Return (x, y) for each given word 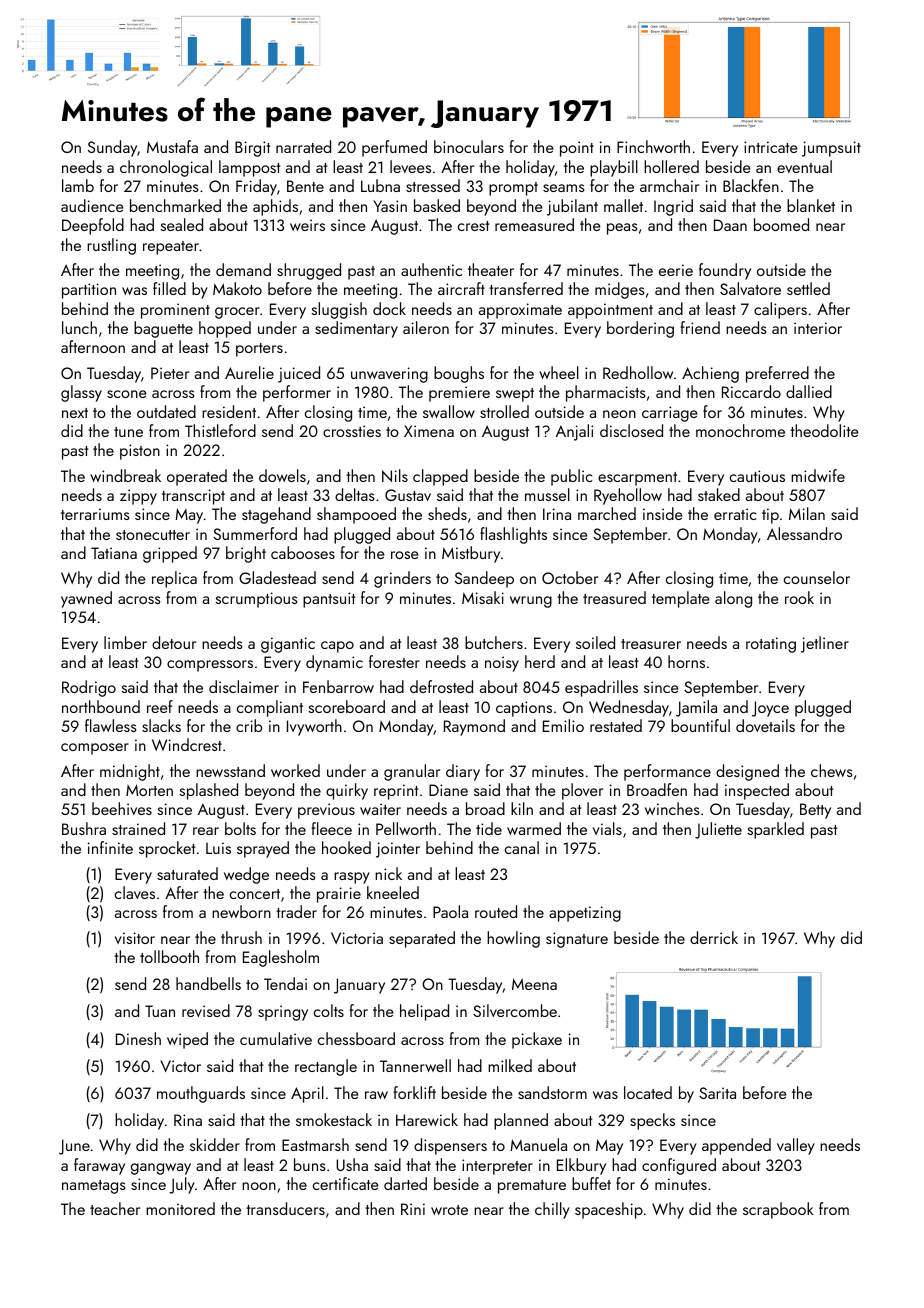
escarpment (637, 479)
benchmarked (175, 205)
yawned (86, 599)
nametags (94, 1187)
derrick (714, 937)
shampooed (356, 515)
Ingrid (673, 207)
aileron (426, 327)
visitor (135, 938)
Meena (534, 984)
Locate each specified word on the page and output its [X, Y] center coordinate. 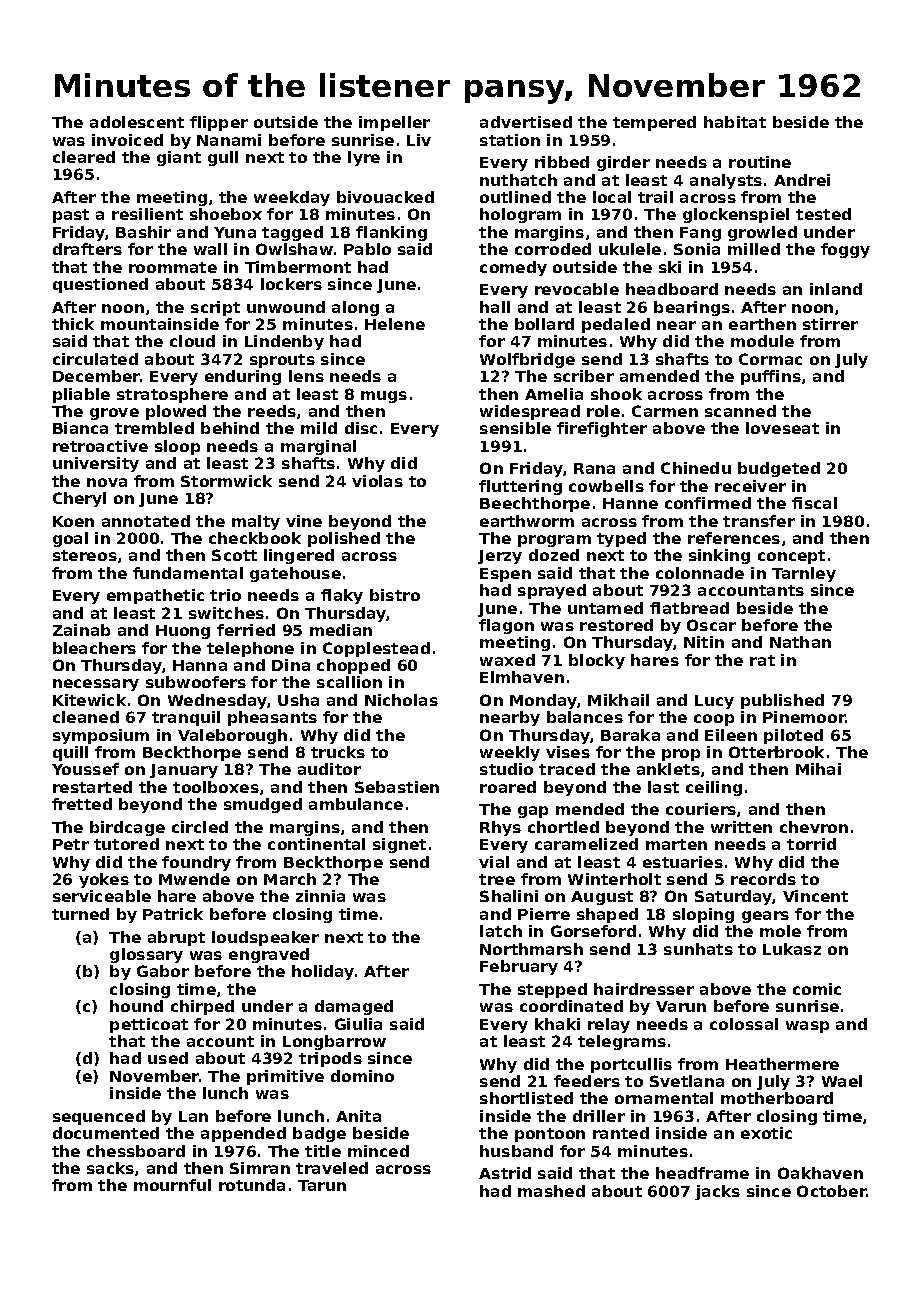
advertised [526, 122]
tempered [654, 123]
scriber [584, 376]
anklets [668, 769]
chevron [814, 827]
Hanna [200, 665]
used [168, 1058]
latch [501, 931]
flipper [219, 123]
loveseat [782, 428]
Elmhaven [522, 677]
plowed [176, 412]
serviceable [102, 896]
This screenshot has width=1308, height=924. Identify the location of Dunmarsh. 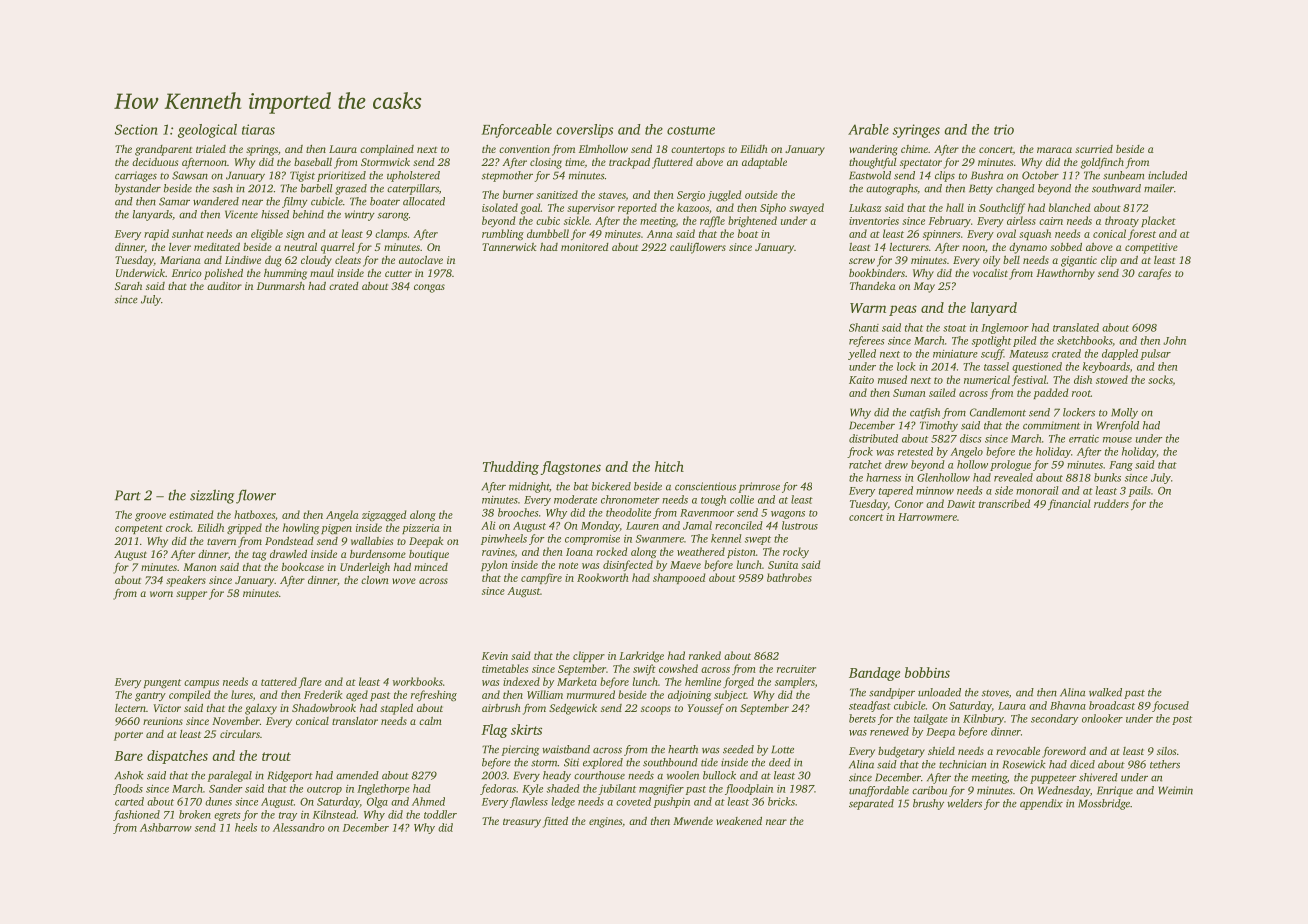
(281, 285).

################

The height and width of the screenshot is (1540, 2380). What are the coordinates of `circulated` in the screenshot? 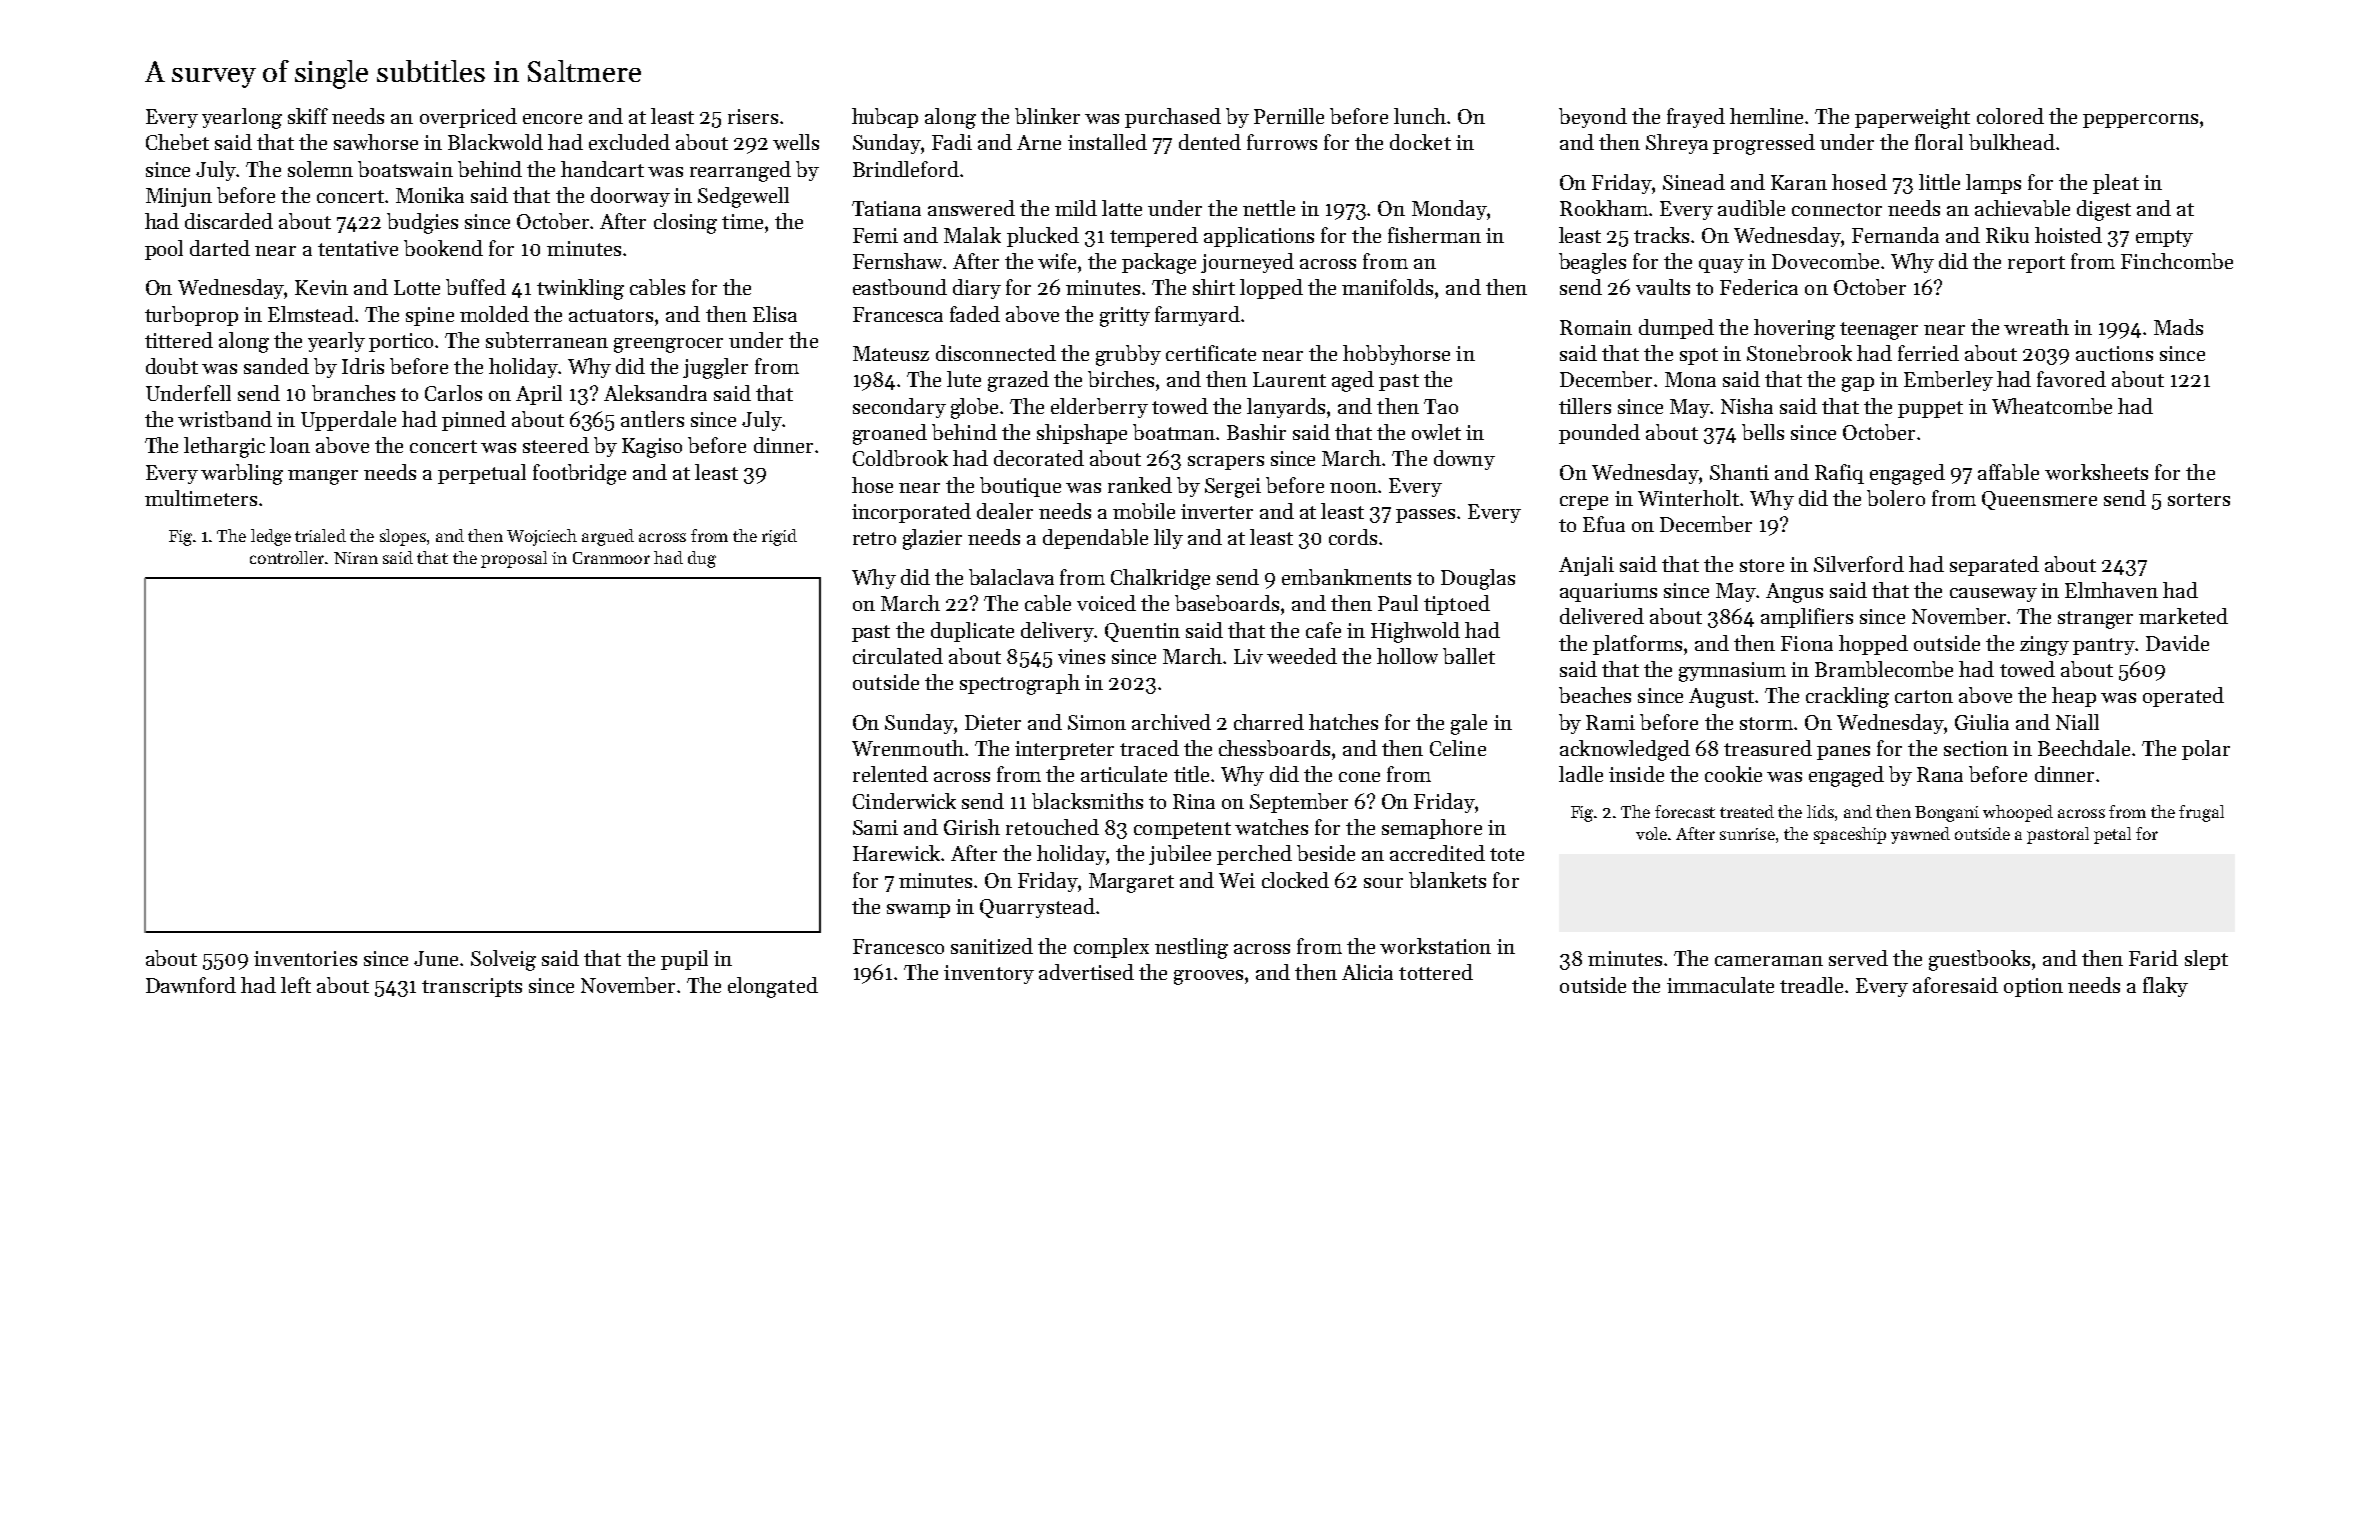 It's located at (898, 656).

################

● Your objective:
Starting with the record line that contains "chevron [814, 827]" and going on through the line that contains "(281, 285).", both included, give those lines as a numbered list, with no blank lines and no pictures.

● Response:
1. chevron [814, 827]
2. Hanna [200, 665]
3. used [168, 1058]
4. latch [501, 931]
5. flipper [219, 123]
6. loveseat [782, 428]
7. Elmhaven [522, 677]
8. plowed [176, 412]
9. serviceable [102, 896]
10. This screenshot has width=1308, height=924. Identify the location of Dunmarsh. 
11. (281, 285).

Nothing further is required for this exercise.